Lines that contain "white": how many are there in the listing below? Answer with a number and nothing more.
○ ○ ○ ○
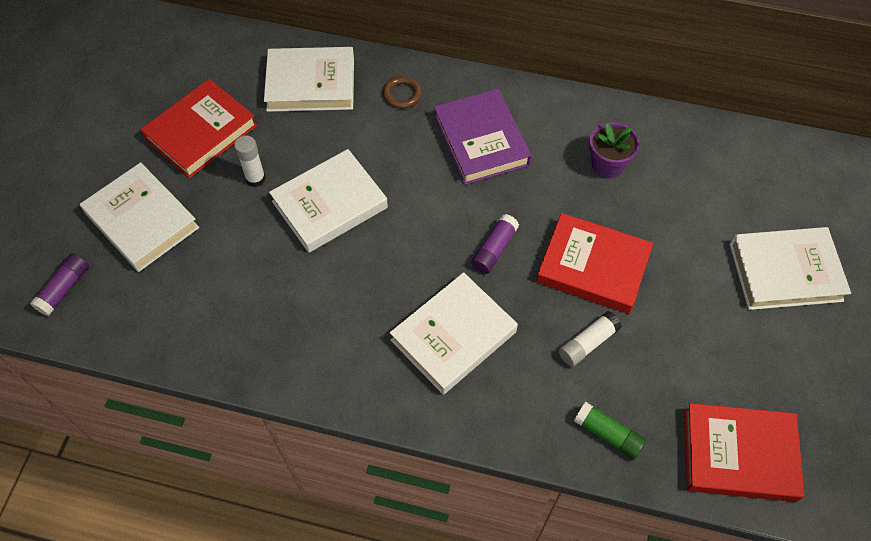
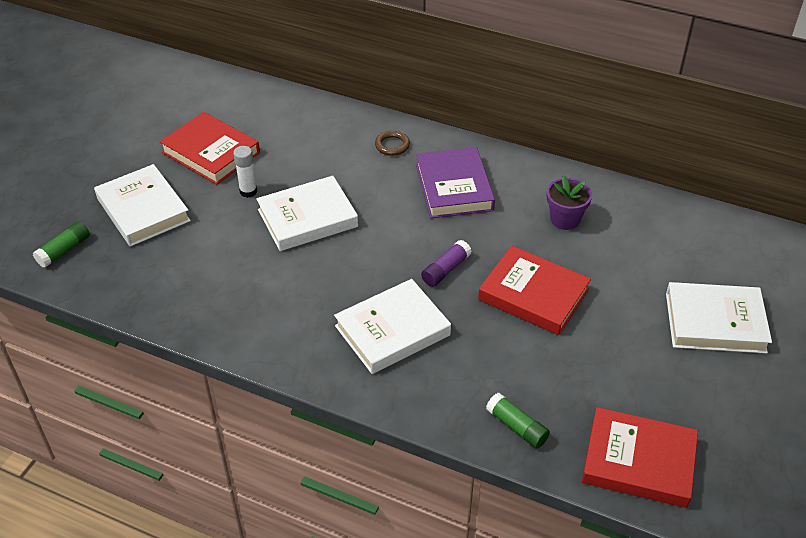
camera: 10 degrees right, 15 degrees down
(64, 288) = (64, 250): purple glue stick -> green glue stick
(201, 132) = (211, 152): red book -> red book turned 75 degrees clockwise
(311, 84) = (314, 129): white book -> none
(588, 343) = (514, 353): white glue stick -> none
○ ○ ○ ○
## Solution
2